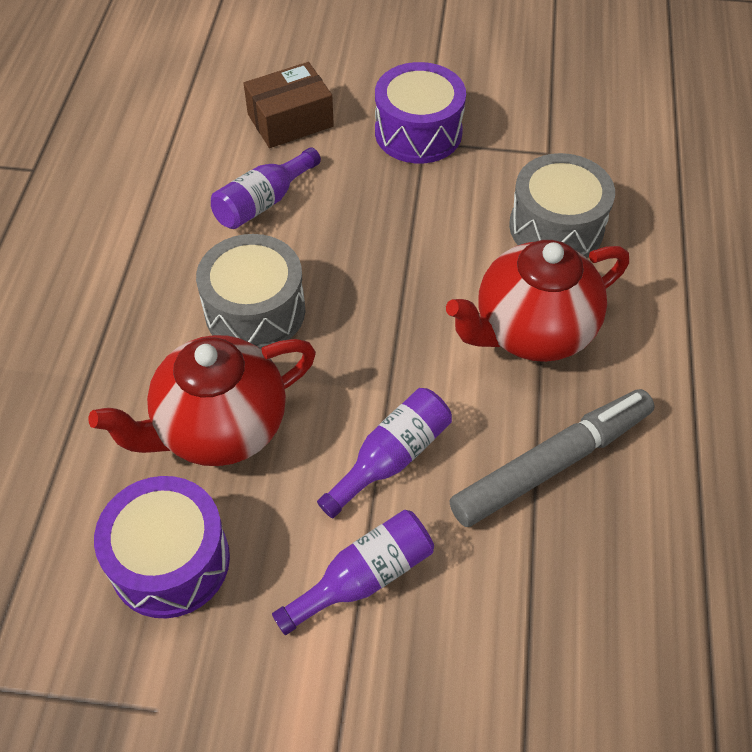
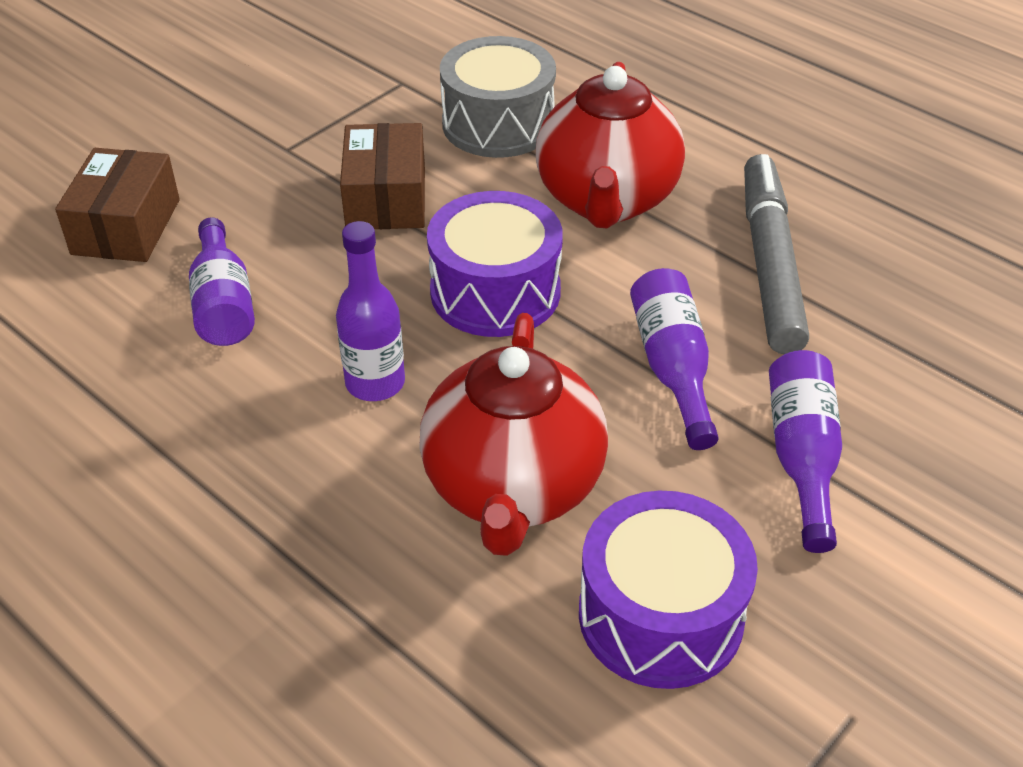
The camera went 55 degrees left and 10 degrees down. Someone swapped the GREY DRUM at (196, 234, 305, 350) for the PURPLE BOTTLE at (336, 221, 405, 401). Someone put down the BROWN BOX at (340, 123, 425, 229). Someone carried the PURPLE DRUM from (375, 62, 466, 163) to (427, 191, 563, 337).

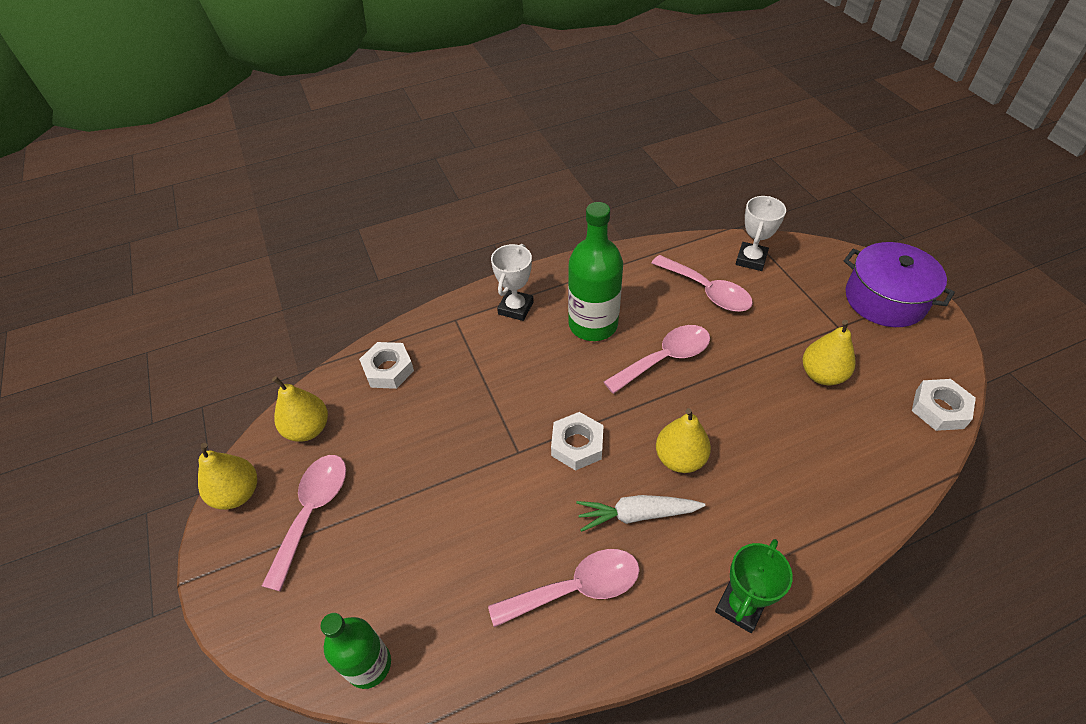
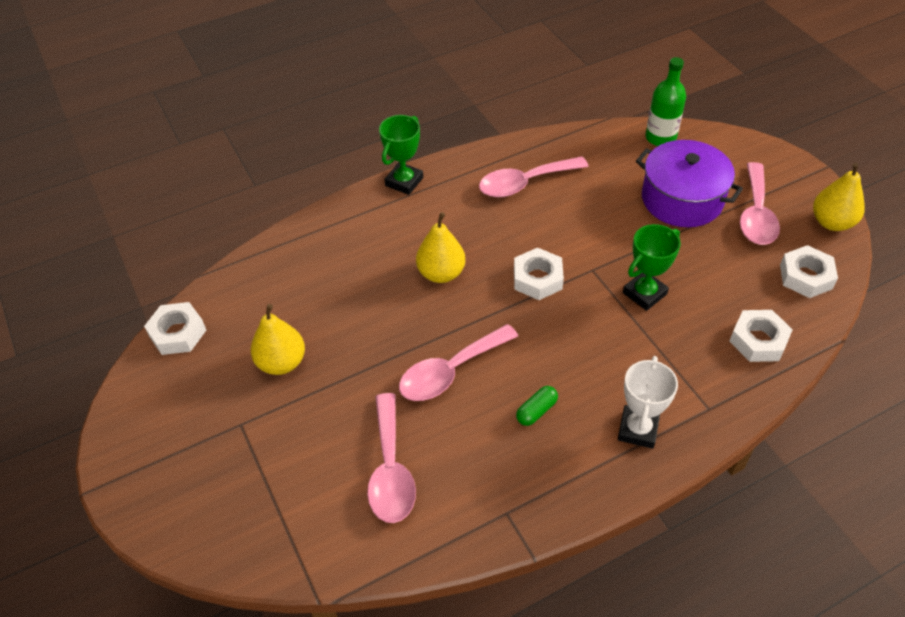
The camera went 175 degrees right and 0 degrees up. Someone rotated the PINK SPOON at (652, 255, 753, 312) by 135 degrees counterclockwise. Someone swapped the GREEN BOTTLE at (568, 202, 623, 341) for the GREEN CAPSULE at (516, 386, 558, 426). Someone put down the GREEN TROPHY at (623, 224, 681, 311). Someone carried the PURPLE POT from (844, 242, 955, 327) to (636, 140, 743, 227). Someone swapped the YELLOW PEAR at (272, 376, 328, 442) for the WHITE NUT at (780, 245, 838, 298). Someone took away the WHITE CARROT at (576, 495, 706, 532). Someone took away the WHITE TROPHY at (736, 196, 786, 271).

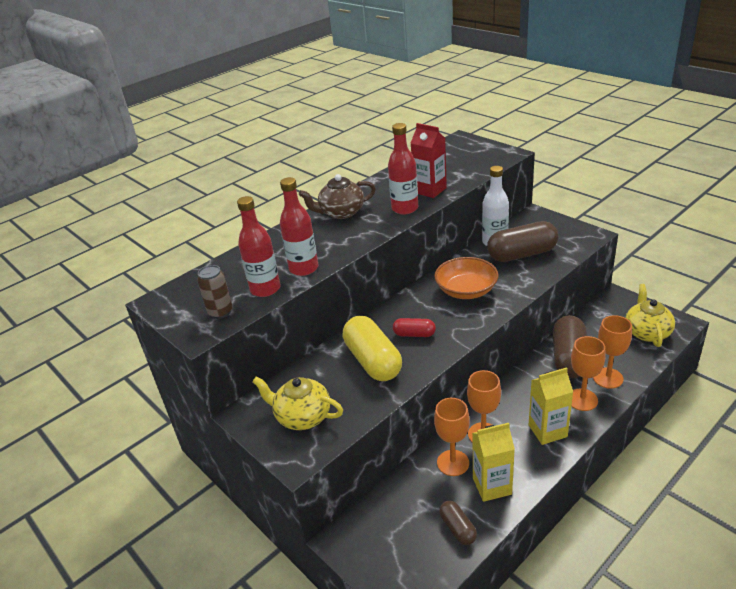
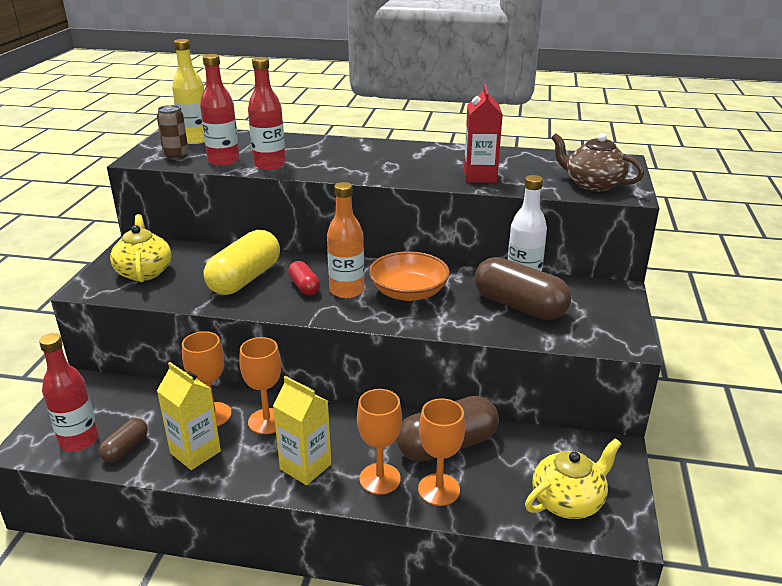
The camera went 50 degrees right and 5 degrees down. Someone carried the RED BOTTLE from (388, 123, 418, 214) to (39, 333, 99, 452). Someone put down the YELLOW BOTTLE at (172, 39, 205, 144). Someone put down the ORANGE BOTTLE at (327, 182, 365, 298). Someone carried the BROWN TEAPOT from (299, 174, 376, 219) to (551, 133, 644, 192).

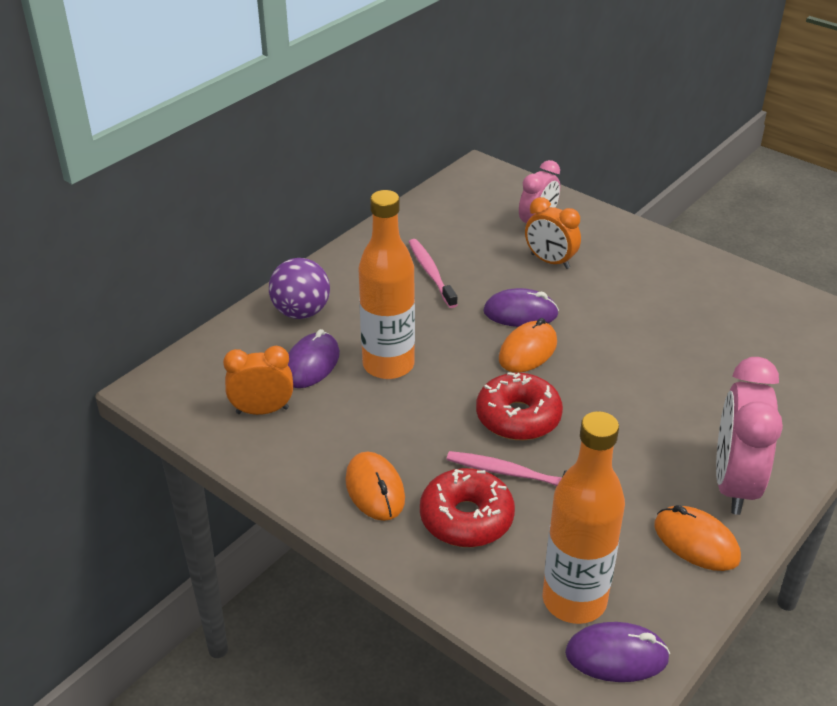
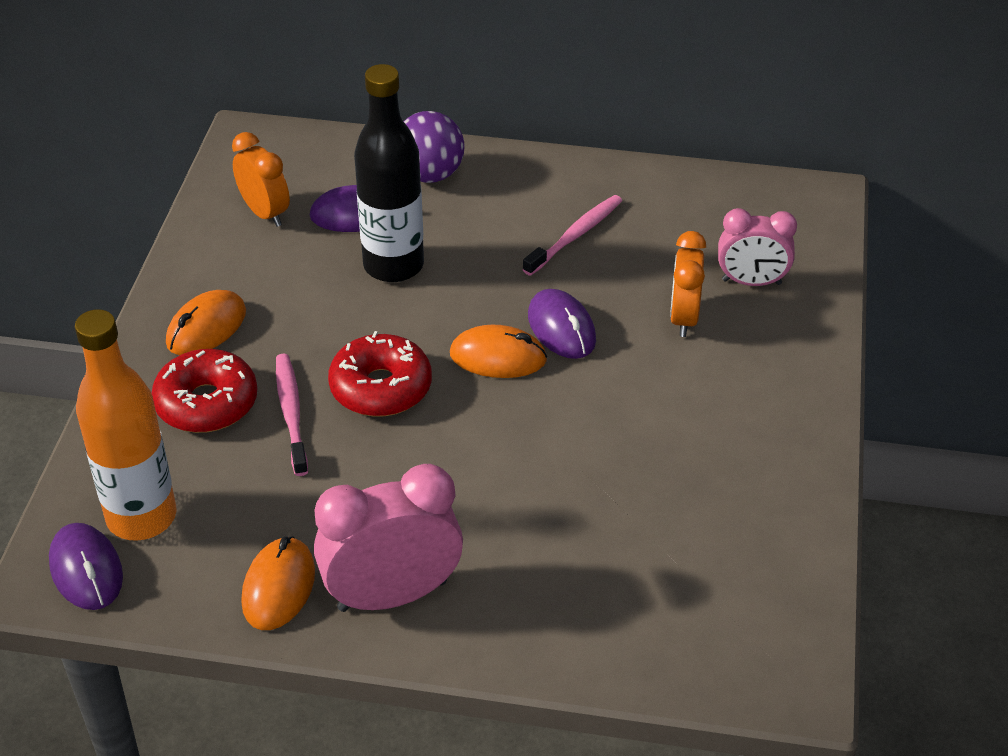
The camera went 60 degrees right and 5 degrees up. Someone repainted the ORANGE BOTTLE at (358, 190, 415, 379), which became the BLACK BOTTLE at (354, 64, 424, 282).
----------------
• What you will do: Once the pictures are set aside, give the listing again word for word.

• Problem solution:
The camera went 55 degrees left and 10 degrees down. Someone swapped the GREY DRUM at (196, 234, 305, 350) for the PURPLE BOTTLE at (336, 221, 405, 401). Someone put down the BROWN BOX at (340, 123, 425, 229). Someone carried the PURPLE DRUM from (375, 62, 466, 163) to (427, 191, 563, 337).

The camera went 175 degrees right and 0 degrees up. Someone rotated the PINK SPOON at (652, 255, 753, 312) by 135 degrees counterclockwise. Someone swapped the GREEN BOTTLE at (568, 202, 623, 341) for the GREEN CAPSULE at (516, 386, 558, 426). Someone put down the GREEN TROPHY at (623, 224, 681, 311). Someone carried the PURPLE POT from (844, 242, 955, 327) to (636, 140, 743, 227). Someone swapped the YELLOW PEAR at (272, 376, 328, 442) for the WHITE NUT at (780, 245, 838, 298). Someone took away the WHITE CARROT at (576, 495, 706, 532). Someone took away the WHITE TROPHY at (736, 196, 786, 271).

The camera went 50 degrees right and 5 degrees down. Someone carried the RED BOTTLE from (388, 123, 418, 214) to (39, 333, 99, 452). Someone put down the YELLOW BOTTLE at (172, 39, 205, 144). Someone put down the ORANGE BOTTLE at (327, 182, 365, 298). Someone carried the BROWN TEAPOT from (299, 174, 376, 219) to (551, 133, 644, 192).

The camera went 60 degrees right and 5 degrees up. Someone repainted the ORANGE BOTTLE at (358, 190, 415, 379), which became the BLACK BOTTLE at (354, 64, 424, 282).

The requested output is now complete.